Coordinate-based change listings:

--------

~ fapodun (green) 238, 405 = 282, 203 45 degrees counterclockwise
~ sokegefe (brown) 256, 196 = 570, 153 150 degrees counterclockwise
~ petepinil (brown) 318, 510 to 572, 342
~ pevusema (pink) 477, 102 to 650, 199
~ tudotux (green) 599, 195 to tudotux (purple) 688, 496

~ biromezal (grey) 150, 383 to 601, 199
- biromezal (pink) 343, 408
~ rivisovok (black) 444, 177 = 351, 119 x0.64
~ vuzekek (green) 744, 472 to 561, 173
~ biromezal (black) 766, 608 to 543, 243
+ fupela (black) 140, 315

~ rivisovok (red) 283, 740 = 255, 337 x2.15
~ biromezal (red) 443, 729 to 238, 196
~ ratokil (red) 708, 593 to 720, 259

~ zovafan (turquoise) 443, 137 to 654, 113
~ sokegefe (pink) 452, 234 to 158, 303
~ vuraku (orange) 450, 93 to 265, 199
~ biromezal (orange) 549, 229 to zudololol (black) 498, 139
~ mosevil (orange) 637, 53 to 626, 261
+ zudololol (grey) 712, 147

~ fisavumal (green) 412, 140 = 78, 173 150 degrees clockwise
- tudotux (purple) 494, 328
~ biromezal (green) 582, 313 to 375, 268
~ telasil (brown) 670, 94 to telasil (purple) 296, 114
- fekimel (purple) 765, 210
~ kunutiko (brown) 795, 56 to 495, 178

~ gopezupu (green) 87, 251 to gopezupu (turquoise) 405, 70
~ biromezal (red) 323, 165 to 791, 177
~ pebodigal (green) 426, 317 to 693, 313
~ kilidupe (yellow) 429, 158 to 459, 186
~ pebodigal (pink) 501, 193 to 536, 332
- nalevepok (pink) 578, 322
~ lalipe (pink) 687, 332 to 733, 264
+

--------

YOUR ASSIGNMENT:
Retype the entries above exactly, but only from the line containing "150 degrees counterclockwise" through the line containing "to 650, 199", both included.

WRITTEN ANSWER:
~ sokegefe (brown) 256, 196 = 570, 153 150 degrees counterclockwise
~ petepinil (brown) 318, 510 to 572, 342
~ pevusema (pink) 477, 102 to 650, 199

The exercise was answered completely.